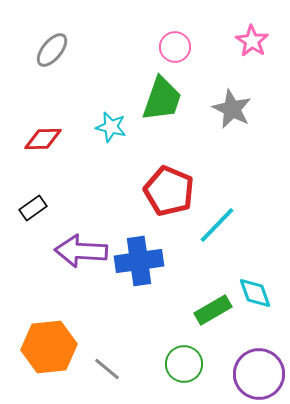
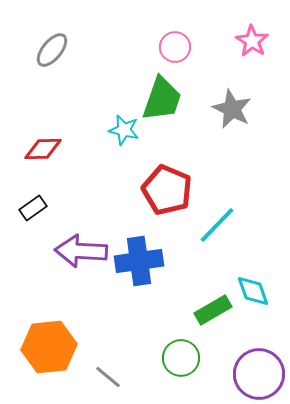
cyan star: moved 13 px right, 3 px down
red diamond: moved 10 px down
red pentagon: moved 2 px left, 1 px up
cyan diamond: moved 2 px left, 2 px up
green circle: moved 3 px left, 6 px up
gray line: moved 1 px right, 8 px down
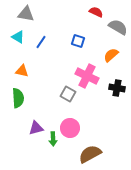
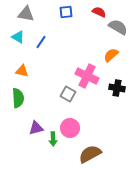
red semicircle: moved 3 px right
blue square: moved 12 px left, 29 px up; rotated 24 degrees counterclockwise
────────────────────
Using the material above, retype each entry exactly and omit the pictures.

cyan star: moved 13 px right, 3 px down
red diamond: moved 10 px down
red pentagon: moved 2 px left, 1 px up
cyan diamond: moved 2 px left, 2 px up
green circle: moved 3 px left, 6 px up
gray line: moved 1 px right, 8 px down
red semicircle: moved 3 px right
blue square: moved 12 px left, 29 px up; rotated 24 degrees counterclockwise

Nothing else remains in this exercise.